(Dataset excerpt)
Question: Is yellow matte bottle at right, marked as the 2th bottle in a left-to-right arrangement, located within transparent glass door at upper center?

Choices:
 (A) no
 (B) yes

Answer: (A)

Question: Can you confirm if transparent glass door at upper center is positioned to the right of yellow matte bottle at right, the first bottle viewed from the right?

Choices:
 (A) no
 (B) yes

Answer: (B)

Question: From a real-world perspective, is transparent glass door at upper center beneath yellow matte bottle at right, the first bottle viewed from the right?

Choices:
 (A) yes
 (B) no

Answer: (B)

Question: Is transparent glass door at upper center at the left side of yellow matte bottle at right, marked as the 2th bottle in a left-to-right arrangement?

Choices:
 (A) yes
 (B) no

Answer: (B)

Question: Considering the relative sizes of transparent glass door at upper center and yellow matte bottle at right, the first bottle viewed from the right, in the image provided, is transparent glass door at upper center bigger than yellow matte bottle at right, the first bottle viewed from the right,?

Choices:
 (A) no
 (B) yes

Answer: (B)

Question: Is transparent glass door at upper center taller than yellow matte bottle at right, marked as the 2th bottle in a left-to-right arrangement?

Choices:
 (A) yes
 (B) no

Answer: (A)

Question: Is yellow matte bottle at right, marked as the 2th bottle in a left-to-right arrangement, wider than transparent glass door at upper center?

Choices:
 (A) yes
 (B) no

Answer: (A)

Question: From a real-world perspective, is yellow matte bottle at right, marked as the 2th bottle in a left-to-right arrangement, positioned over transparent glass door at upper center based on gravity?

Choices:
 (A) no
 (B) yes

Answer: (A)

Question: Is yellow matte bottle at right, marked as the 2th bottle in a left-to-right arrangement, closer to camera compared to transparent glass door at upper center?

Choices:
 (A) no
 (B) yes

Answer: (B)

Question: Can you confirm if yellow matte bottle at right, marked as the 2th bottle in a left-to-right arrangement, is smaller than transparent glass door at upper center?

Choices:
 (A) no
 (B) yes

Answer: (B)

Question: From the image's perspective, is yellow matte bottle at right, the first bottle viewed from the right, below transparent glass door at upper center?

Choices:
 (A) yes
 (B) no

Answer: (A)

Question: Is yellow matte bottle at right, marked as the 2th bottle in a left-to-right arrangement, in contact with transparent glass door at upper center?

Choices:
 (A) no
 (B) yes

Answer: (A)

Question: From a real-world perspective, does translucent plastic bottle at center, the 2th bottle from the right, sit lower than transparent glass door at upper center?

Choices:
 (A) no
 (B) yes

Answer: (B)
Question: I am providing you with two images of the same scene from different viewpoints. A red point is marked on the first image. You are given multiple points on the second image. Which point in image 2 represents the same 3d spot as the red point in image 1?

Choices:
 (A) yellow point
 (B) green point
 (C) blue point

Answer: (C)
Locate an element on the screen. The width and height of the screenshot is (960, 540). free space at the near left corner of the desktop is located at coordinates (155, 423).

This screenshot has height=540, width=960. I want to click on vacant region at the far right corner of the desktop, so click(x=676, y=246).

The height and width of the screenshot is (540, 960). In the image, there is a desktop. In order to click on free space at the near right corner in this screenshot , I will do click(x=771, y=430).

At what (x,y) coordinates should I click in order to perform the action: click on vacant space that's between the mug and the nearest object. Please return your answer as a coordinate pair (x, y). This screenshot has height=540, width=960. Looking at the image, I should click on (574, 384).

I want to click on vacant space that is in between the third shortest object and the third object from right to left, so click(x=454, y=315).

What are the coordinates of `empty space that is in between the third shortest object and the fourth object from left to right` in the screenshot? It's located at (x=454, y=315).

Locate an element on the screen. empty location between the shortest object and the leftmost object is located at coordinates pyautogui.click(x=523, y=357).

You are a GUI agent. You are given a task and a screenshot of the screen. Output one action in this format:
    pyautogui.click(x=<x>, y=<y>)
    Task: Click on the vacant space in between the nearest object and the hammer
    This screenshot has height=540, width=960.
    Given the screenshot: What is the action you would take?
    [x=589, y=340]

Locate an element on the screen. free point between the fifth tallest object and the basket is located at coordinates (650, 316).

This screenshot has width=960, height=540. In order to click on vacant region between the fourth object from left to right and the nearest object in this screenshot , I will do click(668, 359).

**Request:**
Report every line of the material above that contains the string "region", matching case exactly.

**Response below:**
This screenshot has height=540, width=960. I want to click on vacant region at the far right corner of the desktop, so click(x=676, y=246).
This screenshot has width=960, height=540. In order to click on vacant region between the fourth object from left to right and the nearest object in this screenshot , I will do click(668, 359).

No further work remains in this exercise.